→ **Your objective**
Copy out each line containing "donut" from the entries below.

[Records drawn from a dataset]

____

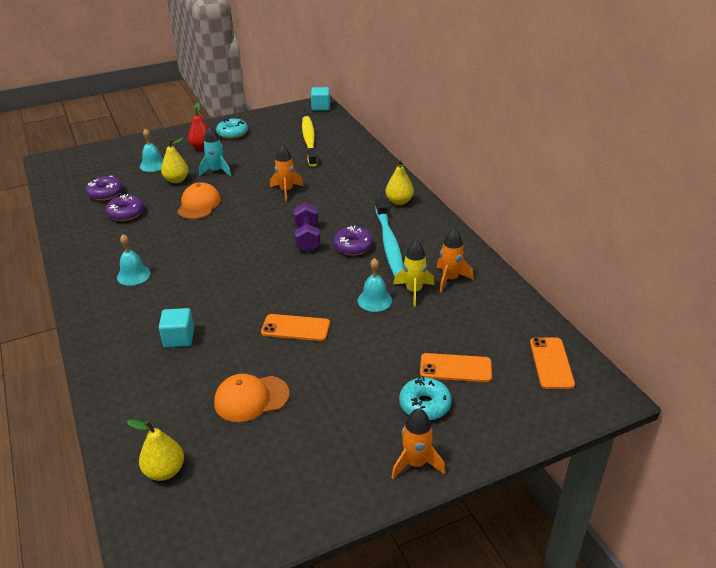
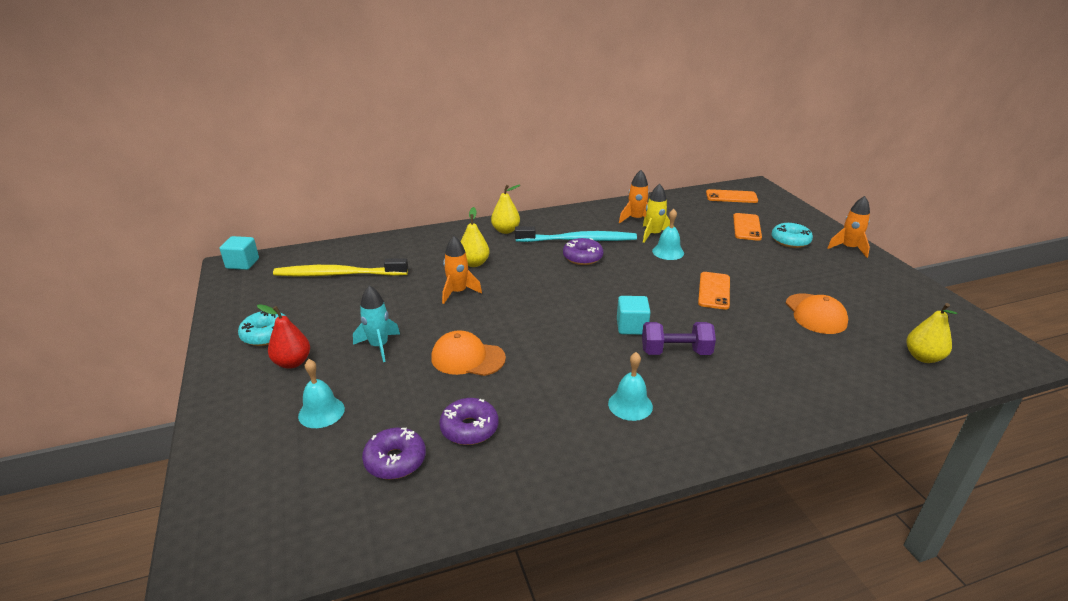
camera: 85 degrees left, 5 degrees down
turquoise cube [159,308,194,348] -> turquoise cube moved to [617,296,651,335]
yellow pear [161,138,189,183] -> yellow pear moved to [461,207,490,267]
purple dumbbell [294,203,320,252] -> purple dumbbell moved to [642,322,716,355]

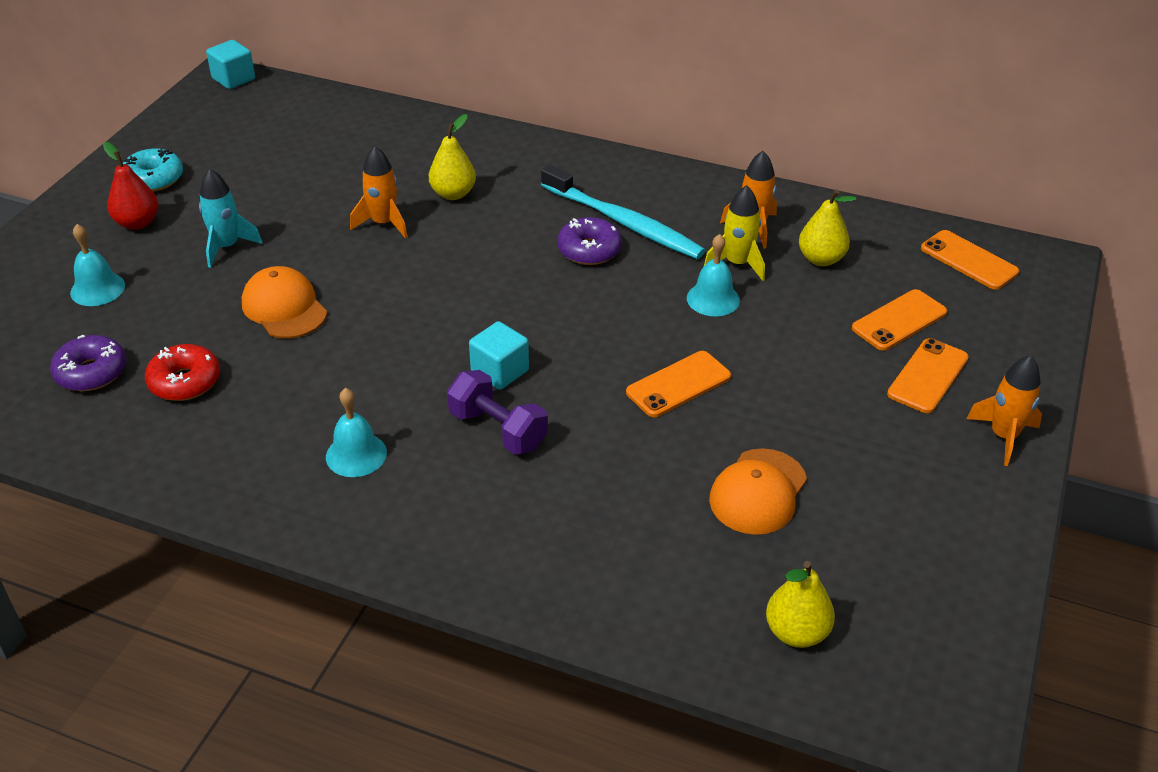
camera: 40 degrees right, 10 degrees up
yellow toothbrush [273,258,408,276] -> none
purple donut [439,398,498,445] -> red donut [145,344,220,401]
yellow pear [491,185,520,234] -> yellow pear moved to [799,189,856,266]
turquoise donut [771,222,813,248] -> orange phone [887,338,969,413]

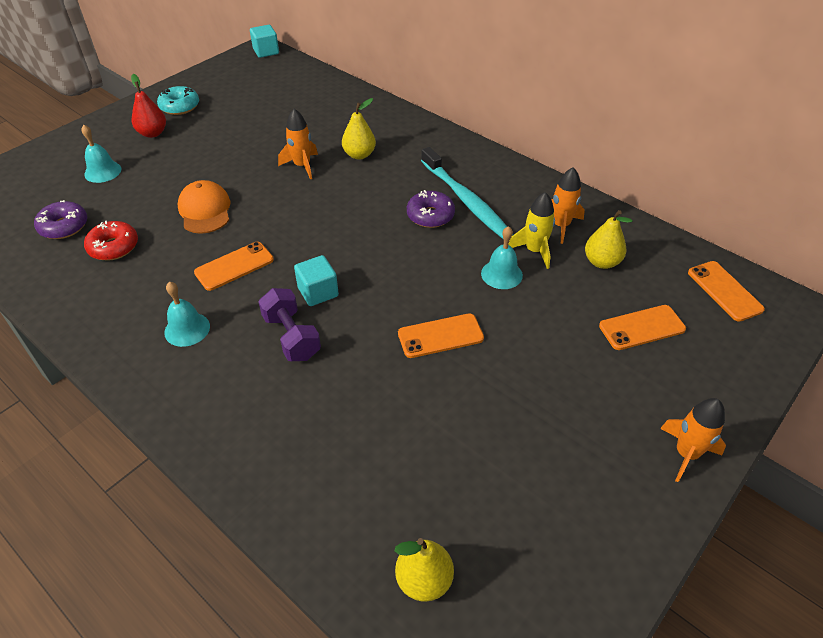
camera: 20 degrees right, 5 degrees up
turquoise rocket [199,168,263,268] -> none
orange cap [709,448,807,535] -> none
orange phone [887,338,969,413] -> orange phone moved to [194,242,274,291]

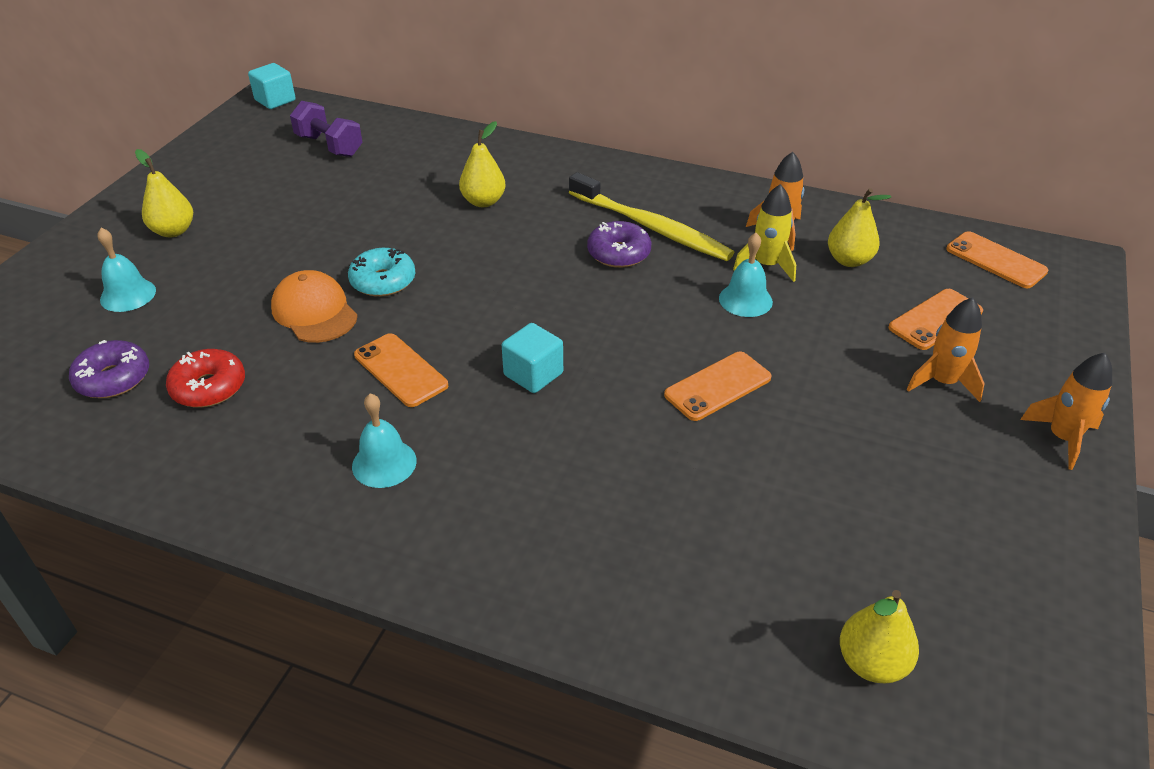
camera: 20 degrees left, 5 degrees down
red pear [131,74,166,138] -> yellow pear [135,149,193,237]
turquoise donut [157,86,199,115] -> turquoise donut moved to [348,248,416,297]
orange phone [194,242,274,291] -> orange phone turned 75 degrees counterclockwise [354,333,448,407]
purple dumbbell [258,288,321,361] -> purple dumbbell moved to [290,101,363,157]
orange rocket [278,109,318,179] -> orange rocket moved to [906,297,985,402]
turquoise toothbrush [421,147,514,240] -> yellow toothbrush [569,172,734,261]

____

→ **Expected output**
purple donut [439,398,498,445] -> red donut [145,344,220,401]
turquoise donut [771,222,813,248] -> orange phone [887,338,969,413]
turquoise donut [157,86,199,115] -> turquoise donut moved to [348,248,416,297]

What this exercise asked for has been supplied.